··· Available data

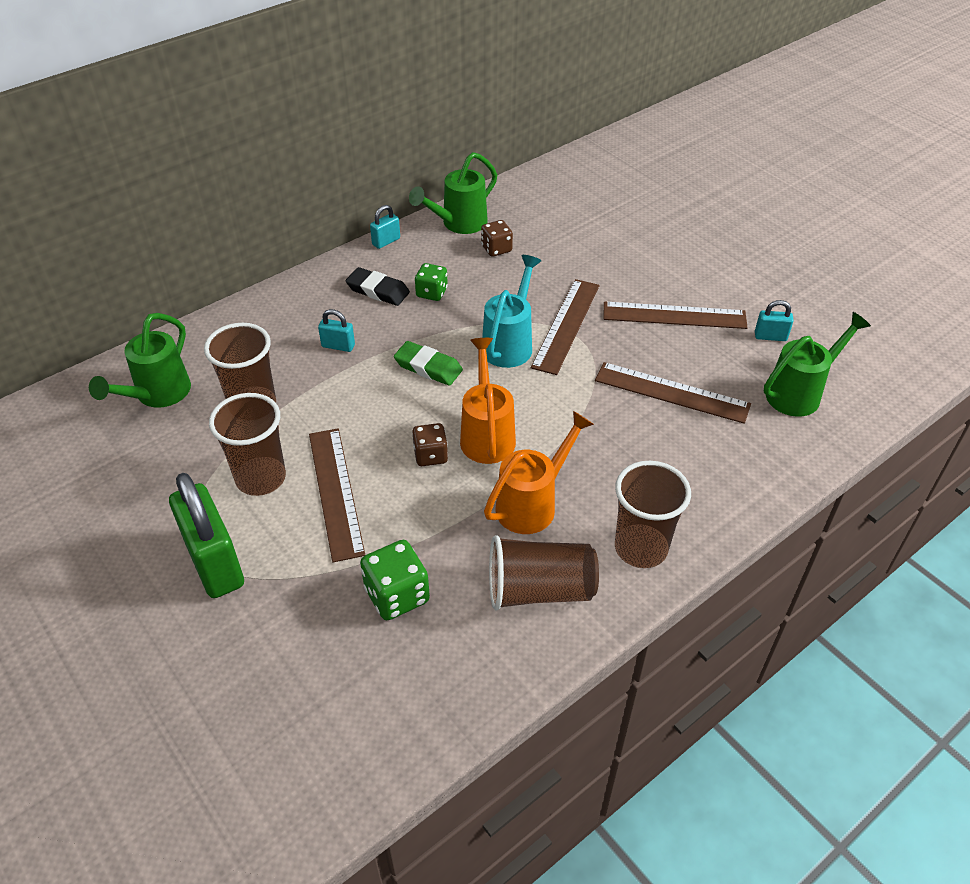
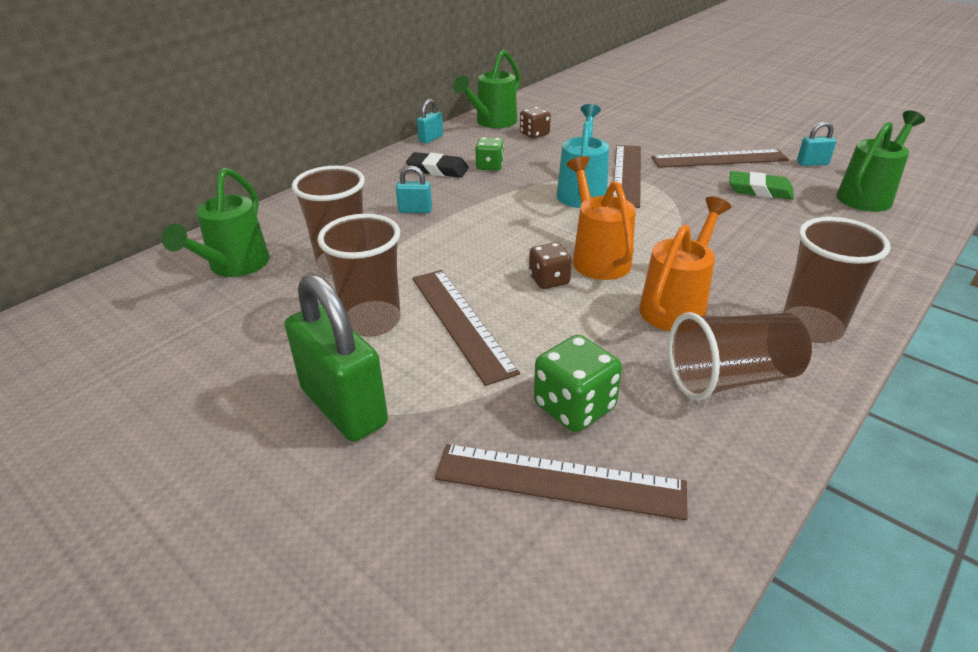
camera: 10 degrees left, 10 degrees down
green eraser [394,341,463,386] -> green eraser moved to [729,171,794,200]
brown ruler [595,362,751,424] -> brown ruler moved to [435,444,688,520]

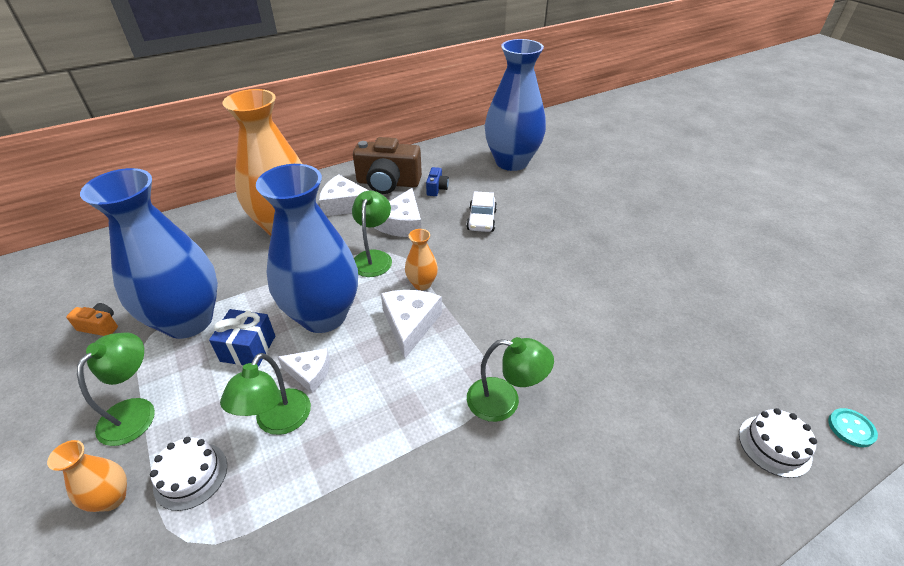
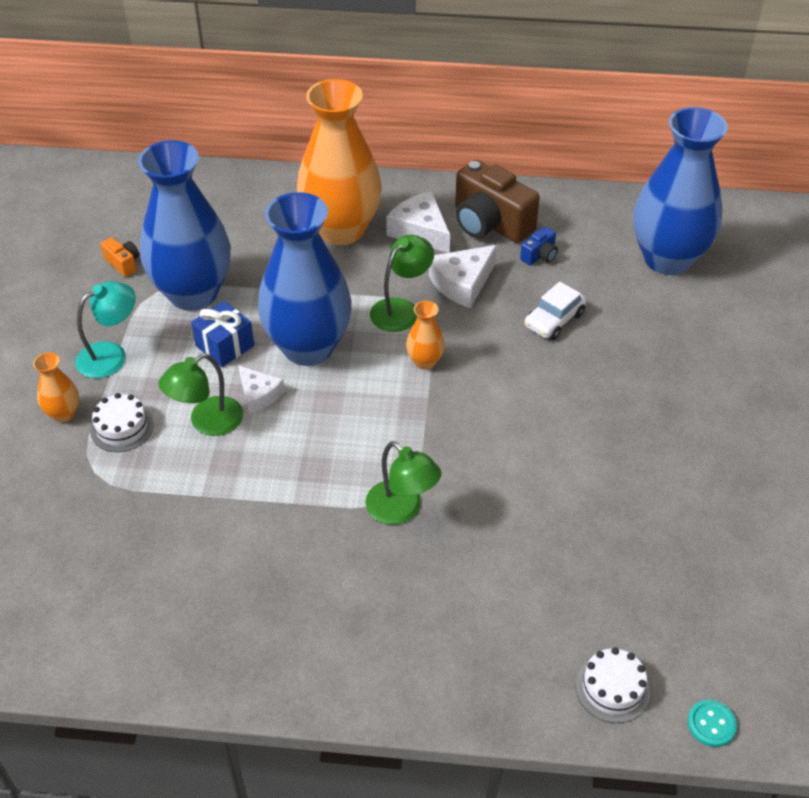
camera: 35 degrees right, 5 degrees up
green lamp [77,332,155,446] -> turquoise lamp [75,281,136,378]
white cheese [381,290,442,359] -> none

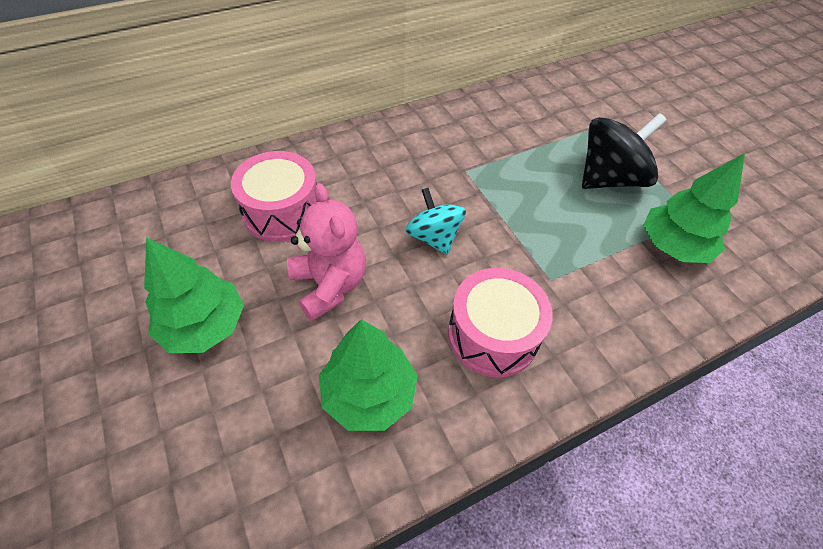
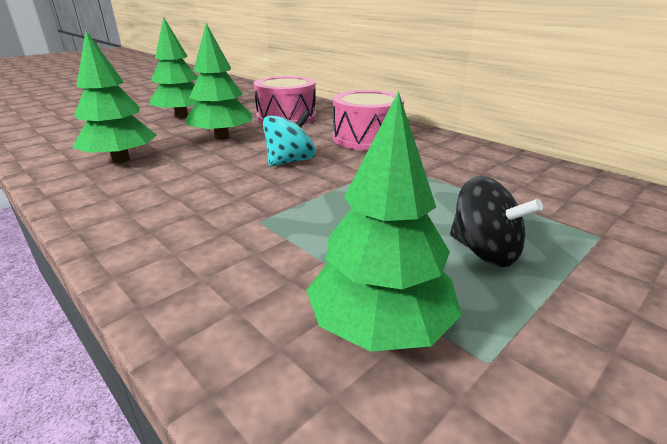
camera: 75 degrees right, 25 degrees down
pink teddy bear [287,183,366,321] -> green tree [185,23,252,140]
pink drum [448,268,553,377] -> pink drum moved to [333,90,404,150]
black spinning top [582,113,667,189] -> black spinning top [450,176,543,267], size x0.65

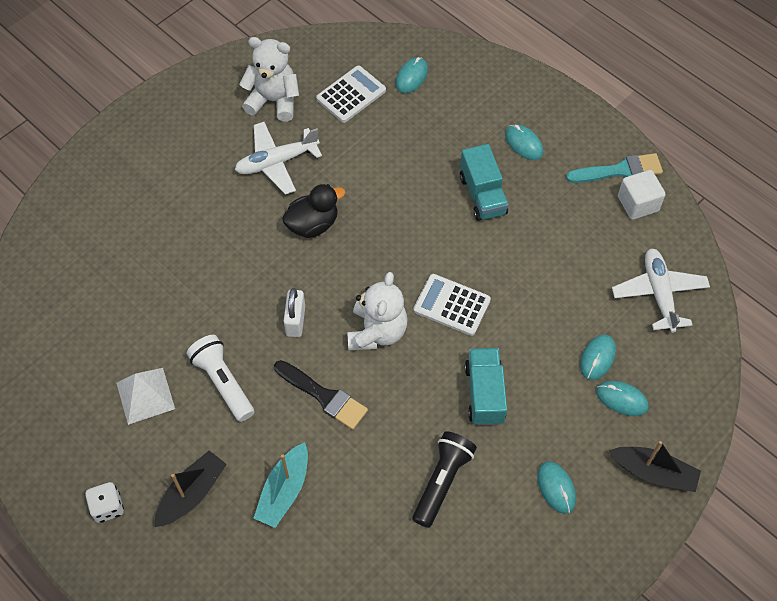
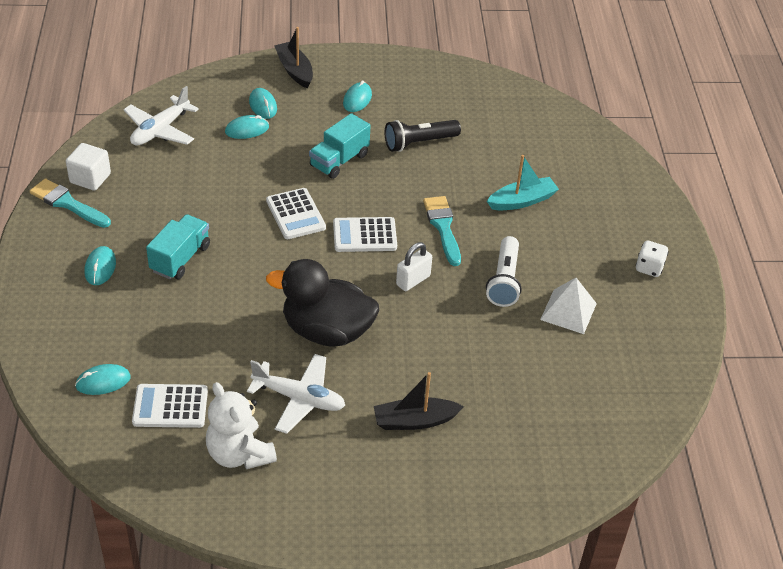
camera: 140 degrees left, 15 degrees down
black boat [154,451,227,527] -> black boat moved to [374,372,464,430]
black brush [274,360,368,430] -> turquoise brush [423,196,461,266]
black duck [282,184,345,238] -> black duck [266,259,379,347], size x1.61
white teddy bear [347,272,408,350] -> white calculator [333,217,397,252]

······

Work item: The full listing must come back exactly as written, with its pictures left out.

Written response:
camera: 10 degrees left, 10 degrees down
green eraser [394,341,463,386] -> green eraser moved to [729,171,794,200]
brown ruler [595,362,751,424] -> brown ruler moved to [435,444,688,520]

camera: 35 degrees right, 5 degrees up
green lamp [77,332,155,446] -> turquoise lamp [75,281,136,378]
white cheese [381,290,442,359] -> none

camera: 75 degrees right, 25 degrees down
pink teddy bear [287,183,366,321] -> green tree [185,23,252,140]
pink drum [448,268,553,377] -> pink drum moved to [333,90,404,150]
black spinning top [582,113,667,189] -> black spinning top [450,176,543,267], size x0.65

camera: 140 degrees left, 15 degrees down
black boat [154,451,227,527] -> black boat moved to [374,372,464,430]
black brush [274,360,368,430] -> turquoise brush [423,196,461,266]
black duck [282,184,345,238] -> black duck [266,259,379,347], size x1.61
white teddy bear [347,272,408,350] -> white calculator [333,217,397,252]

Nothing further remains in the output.